> Supplied data:
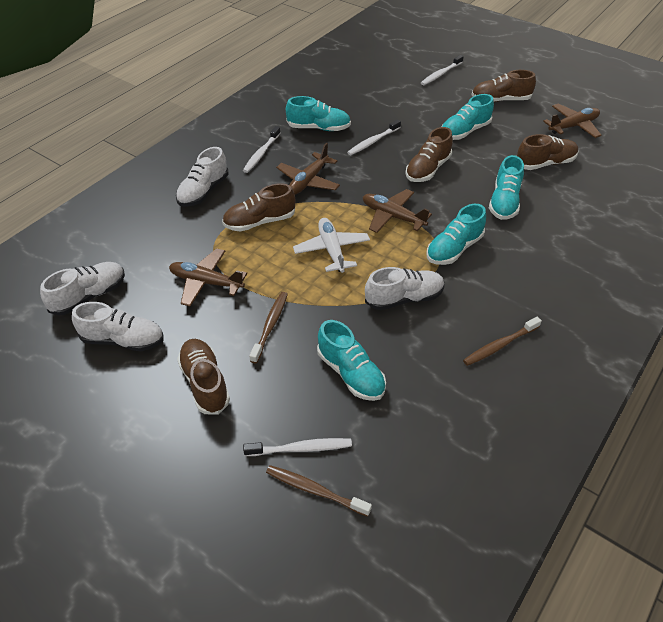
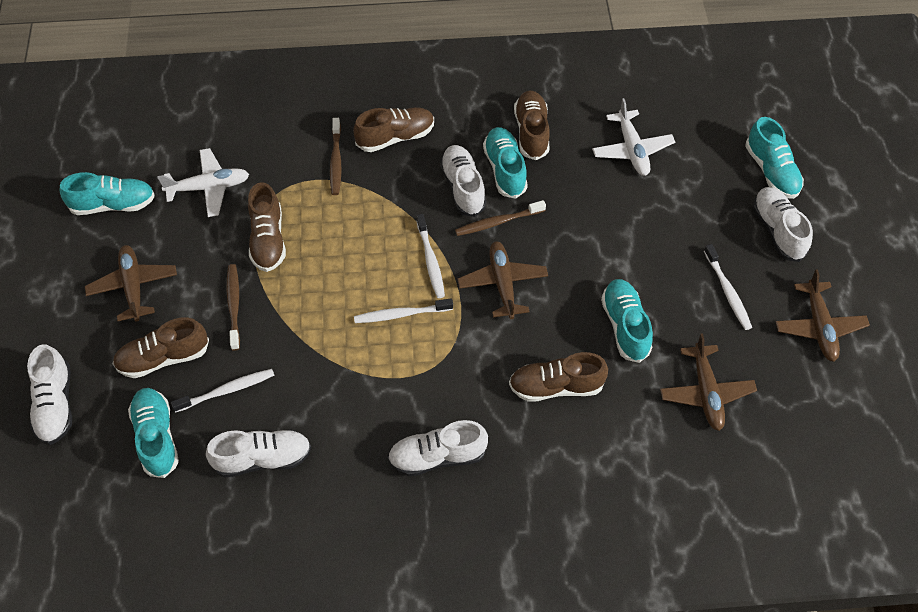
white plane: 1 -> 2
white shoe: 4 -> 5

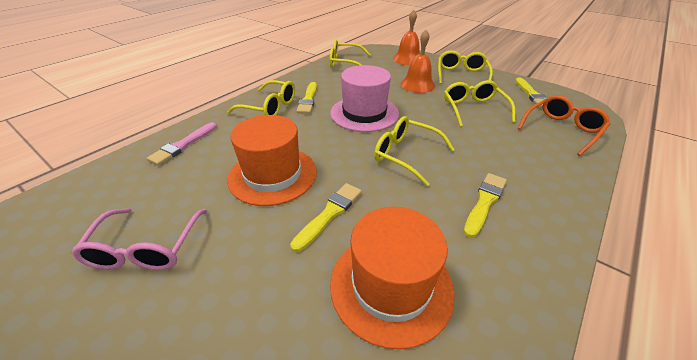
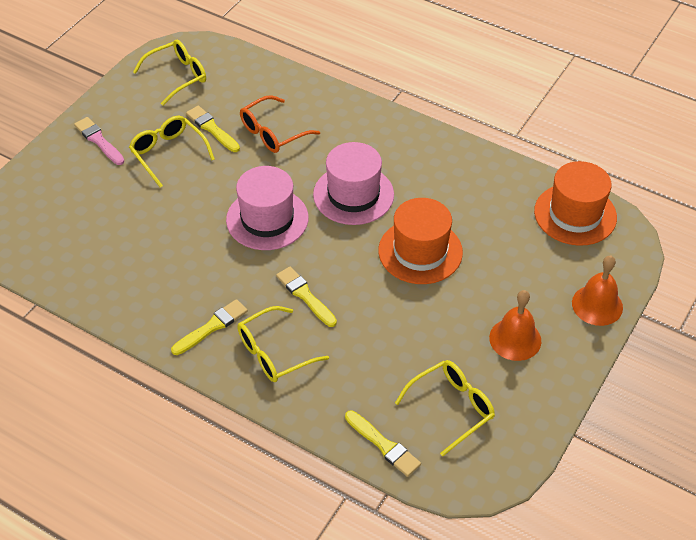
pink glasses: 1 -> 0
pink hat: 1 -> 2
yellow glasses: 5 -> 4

--

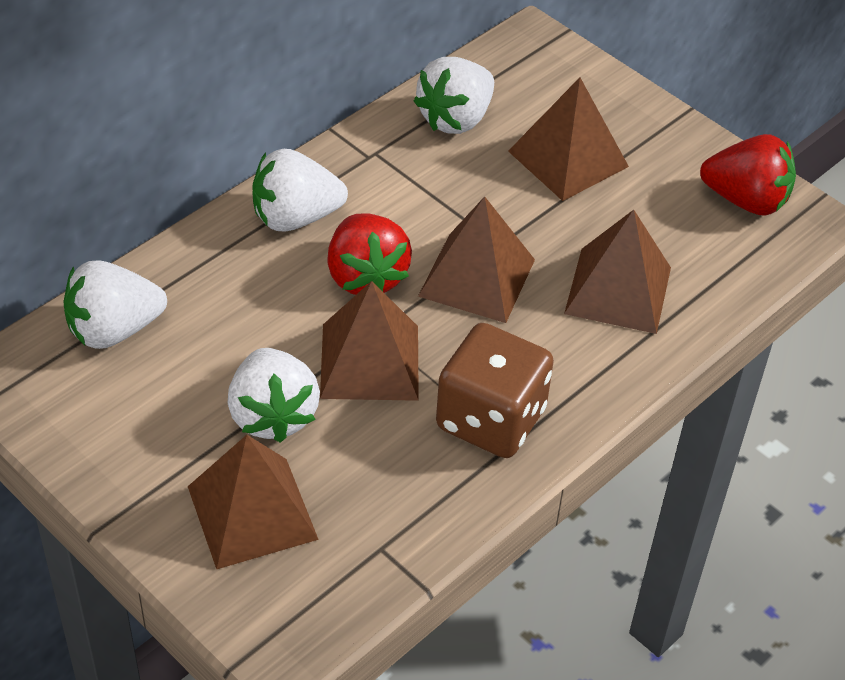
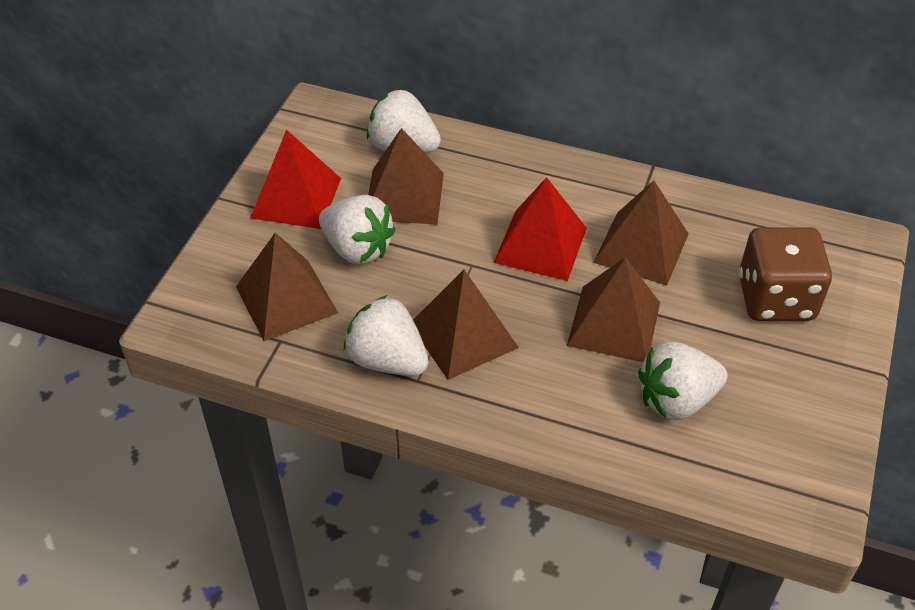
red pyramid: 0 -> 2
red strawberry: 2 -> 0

> Work instruction: Reproduce the lines above beginning at the line that contains "white plane: 1 -> 2" and ending at the line that contains "yellow glasses: 5 -> 4". No pictures.

> Solved problem:
white plane: 1 -> 2
white shoe: 4 -> 5

pink glasses: 1 -> 0
pink hat: 1 -> 2
yellow glasses: 5 -> 4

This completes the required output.